▶ [WHAT IS REQUIRED] Nothing but the lines from the one containing "C2: none -> 68nF (GND, VCC)" through the end of the data below may appear in the response, each one exact.

Itemized modification records:
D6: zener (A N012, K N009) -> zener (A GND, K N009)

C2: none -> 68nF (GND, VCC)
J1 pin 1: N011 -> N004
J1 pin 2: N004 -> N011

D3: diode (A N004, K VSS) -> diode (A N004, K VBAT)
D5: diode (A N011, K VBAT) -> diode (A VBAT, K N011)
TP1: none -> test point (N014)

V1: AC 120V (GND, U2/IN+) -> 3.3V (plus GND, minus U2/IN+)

▶ [ANSWER]
C2: none -> 68nF (GND, VCC)
J1 pin 1: N011 -> N004
J1 pin 2: N004 -> N011

D3: diode (A N004, K VSS) -> diode (A N004, K VBAT)
D5: diode (A N011, K VBAT) -> diode (A VBAT, K N011)
TP1: none -> test point (N014)

V1: AC 120V (GND, U2/IN+) -> 3.3V (plus GND, minus U2/IN+)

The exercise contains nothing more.